SET EXERCISE >> Quote exactly the lines from the line containing "INPUT: image. TARGET: vessel" to the line containing "Image attached. H&E-stained", both lines included, please, and nothing more.

INPUT ROWS >>
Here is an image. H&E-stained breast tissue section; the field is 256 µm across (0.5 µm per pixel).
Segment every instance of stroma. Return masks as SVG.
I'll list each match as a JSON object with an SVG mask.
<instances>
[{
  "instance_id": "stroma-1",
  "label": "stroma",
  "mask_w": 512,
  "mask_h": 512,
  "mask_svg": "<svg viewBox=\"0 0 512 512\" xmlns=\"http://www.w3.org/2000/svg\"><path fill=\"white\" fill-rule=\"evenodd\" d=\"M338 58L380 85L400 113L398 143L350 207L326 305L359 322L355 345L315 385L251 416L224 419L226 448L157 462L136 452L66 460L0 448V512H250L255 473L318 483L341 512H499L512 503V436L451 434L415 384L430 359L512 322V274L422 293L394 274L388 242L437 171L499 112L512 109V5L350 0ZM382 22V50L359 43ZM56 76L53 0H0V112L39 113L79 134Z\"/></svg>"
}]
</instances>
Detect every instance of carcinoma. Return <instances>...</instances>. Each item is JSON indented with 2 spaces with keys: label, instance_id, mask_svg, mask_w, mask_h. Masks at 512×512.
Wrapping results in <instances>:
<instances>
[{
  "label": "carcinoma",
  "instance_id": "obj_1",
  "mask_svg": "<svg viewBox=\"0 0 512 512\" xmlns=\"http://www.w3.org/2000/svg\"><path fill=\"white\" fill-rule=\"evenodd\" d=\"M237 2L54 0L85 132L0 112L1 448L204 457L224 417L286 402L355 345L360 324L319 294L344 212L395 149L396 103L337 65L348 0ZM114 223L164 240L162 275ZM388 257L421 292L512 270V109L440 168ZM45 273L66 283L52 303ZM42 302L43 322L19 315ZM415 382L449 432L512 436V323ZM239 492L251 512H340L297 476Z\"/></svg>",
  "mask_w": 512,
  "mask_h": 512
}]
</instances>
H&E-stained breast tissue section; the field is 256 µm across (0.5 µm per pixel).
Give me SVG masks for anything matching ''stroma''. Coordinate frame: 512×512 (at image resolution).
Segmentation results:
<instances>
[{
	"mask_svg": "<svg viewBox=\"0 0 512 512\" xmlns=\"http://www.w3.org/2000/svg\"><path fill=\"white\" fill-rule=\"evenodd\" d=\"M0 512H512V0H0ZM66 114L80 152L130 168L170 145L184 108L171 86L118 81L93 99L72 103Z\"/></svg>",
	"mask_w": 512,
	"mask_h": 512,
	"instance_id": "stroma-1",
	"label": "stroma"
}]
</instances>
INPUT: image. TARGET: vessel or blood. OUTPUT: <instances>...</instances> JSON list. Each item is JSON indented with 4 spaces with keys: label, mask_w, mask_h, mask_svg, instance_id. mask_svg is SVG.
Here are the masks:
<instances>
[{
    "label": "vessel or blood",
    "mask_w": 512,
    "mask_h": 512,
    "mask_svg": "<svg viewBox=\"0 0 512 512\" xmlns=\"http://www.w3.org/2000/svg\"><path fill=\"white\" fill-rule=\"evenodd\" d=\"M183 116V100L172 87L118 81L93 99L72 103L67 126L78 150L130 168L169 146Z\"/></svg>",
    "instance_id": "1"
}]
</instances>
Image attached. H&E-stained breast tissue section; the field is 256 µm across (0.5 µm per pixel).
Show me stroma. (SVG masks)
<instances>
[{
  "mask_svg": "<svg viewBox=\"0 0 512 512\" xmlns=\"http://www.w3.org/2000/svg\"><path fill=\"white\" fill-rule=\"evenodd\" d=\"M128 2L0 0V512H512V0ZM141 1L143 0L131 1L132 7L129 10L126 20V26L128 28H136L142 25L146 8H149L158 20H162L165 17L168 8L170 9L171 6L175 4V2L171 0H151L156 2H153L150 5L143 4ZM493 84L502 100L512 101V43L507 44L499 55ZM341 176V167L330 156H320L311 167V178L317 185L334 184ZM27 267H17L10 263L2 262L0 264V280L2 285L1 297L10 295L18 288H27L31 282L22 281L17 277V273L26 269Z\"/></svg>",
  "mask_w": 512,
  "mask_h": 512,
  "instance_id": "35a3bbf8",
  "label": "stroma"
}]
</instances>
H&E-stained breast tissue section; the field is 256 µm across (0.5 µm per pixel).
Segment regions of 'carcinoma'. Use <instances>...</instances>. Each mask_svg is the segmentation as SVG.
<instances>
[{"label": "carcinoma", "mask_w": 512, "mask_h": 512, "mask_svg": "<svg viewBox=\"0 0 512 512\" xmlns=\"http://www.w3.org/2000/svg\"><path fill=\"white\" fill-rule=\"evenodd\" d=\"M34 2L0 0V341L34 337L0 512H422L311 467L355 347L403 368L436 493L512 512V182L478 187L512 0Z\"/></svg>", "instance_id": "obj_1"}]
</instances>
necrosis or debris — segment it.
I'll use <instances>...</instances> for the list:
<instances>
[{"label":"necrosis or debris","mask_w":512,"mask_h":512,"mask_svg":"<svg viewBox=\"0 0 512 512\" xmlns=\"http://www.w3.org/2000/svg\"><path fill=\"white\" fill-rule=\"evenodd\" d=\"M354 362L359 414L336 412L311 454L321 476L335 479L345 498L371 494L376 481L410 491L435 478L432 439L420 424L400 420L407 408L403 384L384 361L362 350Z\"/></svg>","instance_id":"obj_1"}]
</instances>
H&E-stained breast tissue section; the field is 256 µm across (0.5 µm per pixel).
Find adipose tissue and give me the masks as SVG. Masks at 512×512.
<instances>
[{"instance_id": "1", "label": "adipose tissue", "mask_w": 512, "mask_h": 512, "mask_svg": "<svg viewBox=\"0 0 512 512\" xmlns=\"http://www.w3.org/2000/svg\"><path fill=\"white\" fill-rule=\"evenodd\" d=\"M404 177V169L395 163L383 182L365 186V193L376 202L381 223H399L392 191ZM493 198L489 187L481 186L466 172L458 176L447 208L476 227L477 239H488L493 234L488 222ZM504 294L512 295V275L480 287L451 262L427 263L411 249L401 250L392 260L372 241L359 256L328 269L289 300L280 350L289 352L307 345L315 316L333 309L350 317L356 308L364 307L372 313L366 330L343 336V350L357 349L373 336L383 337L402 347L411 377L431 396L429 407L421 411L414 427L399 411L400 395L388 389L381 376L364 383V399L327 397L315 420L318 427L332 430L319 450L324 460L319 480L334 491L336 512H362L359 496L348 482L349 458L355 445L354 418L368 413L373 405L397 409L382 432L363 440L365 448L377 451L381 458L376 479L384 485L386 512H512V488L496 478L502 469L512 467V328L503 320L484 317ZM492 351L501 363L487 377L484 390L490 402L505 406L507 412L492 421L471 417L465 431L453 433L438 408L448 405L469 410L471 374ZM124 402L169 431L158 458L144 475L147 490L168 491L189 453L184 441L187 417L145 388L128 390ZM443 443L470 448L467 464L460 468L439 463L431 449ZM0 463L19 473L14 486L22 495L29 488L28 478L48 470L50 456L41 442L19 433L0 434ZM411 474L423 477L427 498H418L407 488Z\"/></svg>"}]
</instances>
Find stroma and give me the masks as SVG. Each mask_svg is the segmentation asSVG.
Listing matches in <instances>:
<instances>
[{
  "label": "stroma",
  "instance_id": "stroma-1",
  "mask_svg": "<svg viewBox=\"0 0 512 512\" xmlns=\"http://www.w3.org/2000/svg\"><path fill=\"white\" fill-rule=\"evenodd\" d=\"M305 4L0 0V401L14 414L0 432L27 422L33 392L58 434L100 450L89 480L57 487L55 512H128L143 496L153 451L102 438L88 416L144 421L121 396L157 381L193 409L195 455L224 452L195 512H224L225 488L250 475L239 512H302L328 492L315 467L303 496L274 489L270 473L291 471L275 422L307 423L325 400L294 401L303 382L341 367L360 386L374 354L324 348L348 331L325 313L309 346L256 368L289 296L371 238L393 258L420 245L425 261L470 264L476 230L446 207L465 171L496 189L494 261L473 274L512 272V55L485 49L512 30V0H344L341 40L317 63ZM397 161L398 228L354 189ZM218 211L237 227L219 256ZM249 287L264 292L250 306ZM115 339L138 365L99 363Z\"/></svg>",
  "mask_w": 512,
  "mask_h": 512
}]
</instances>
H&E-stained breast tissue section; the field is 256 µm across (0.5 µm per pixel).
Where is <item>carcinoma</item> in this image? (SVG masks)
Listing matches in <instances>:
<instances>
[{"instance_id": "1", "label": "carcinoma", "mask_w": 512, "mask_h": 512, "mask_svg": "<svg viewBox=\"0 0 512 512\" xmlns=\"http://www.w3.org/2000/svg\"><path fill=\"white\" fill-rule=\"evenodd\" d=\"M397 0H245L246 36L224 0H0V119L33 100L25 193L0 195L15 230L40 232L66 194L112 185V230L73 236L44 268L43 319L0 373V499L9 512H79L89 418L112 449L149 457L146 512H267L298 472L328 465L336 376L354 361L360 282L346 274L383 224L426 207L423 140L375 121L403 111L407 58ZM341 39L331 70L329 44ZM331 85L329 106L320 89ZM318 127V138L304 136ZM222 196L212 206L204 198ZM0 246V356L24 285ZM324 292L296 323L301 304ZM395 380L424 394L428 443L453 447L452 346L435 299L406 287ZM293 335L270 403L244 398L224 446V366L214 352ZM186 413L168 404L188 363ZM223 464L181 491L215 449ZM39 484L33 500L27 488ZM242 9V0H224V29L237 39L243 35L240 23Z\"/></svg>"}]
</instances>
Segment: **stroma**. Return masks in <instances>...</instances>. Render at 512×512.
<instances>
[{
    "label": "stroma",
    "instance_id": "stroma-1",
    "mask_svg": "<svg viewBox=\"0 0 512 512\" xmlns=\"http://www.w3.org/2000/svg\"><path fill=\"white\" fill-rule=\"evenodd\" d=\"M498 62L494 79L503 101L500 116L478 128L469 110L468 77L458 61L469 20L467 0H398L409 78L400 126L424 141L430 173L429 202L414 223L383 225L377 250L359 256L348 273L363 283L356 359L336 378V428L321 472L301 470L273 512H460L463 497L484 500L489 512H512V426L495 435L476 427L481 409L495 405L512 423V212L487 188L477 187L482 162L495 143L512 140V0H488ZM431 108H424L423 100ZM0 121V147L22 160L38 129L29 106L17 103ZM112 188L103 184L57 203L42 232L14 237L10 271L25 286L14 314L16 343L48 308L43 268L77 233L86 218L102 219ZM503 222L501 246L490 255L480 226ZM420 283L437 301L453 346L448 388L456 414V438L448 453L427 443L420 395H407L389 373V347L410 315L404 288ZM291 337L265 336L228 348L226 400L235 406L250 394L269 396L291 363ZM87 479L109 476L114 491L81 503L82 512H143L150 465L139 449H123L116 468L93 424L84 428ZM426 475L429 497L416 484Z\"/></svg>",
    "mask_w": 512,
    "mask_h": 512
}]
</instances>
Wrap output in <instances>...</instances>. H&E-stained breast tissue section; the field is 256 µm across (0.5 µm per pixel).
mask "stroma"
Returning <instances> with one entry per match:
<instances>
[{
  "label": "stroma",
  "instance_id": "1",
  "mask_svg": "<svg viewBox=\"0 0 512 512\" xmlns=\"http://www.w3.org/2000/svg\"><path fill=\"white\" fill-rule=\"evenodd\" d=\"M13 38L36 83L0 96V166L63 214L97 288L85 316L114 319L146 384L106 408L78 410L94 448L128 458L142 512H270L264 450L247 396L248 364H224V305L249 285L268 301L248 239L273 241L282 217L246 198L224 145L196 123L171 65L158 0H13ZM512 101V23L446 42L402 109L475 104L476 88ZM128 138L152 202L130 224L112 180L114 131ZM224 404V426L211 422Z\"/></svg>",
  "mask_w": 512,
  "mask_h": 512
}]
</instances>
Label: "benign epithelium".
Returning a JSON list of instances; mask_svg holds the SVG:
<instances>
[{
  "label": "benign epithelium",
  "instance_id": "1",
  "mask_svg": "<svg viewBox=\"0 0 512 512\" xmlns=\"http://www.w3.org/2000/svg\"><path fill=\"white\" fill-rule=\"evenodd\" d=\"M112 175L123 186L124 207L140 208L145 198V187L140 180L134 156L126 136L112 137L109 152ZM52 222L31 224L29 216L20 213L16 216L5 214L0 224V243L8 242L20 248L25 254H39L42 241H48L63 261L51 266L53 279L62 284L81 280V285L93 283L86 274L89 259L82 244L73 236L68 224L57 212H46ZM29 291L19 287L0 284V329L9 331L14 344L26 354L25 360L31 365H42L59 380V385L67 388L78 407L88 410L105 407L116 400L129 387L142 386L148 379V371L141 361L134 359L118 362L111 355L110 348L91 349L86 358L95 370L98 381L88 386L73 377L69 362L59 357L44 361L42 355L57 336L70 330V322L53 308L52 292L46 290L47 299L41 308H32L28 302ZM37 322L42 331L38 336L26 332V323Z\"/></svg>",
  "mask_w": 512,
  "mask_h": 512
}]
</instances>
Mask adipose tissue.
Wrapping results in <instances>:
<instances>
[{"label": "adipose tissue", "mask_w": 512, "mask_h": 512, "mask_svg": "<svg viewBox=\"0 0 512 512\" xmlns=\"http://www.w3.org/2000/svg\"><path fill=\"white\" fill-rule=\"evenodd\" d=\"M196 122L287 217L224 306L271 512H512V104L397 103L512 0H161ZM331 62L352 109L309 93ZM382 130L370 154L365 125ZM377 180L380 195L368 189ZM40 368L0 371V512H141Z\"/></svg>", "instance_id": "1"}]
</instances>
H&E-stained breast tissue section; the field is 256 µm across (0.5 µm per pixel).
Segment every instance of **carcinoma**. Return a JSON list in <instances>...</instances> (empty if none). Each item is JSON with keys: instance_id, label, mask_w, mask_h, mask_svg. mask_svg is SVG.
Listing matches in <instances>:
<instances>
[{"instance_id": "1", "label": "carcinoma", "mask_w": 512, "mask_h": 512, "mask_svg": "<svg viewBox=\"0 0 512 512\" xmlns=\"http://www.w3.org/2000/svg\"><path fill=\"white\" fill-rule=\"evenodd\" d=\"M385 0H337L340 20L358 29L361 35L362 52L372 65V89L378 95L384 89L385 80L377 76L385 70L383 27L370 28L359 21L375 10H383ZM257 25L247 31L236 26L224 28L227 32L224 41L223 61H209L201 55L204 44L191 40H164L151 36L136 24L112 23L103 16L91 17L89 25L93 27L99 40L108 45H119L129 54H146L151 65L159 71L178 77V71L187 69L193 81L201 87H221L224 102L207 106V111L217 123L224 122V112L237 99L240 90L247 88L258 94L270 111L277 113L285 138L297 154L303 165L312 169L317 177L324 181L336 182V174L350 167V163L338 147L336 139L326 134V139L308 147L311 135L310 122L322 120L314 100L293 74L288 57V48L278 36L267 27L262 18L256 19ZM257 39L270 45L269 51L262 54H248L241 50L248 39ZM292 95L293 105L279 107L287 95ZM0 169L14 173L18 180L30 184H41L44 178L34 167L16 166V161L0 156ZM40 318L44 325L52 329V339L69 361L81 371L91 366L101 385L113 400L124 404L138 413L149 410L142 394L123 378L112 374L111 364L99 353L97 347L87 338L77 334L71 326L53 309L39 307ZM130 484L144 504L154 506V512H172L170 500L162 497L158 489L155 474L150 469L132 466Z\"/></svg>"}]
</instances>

FINISHED TASK >>
INPUT: image. TARGET: vessel or blood. OUTPUT: <instances>...</instances> JSON list. Each item is JSON indented with 4 spaces with keys: label, mask_w, mask_h, mask_svg, instance_id. mask_svg is SVG.
Here are the masks:
<instances>
[{
    "label": "vessel or blood",
    "mask_w": 512,
    "mask_h": 512,
    "mask_svg": "<svg viewBox=\"0 0 512 512\" xmlns=\"http://www.w3.org/2000/svg\"><path fill=\"white\" fill-rule=\"evenodd\" d=\"M183 116V100L172 87L118 81L93 99L72 103L67 126L78 150L130 168L169 146Z\"/></svg>",
    "instance_id": "1"
}]
</instances>
Image attached. H&E-stained breast tissue section; the field is 256 µm across (0.5 µm per pixel).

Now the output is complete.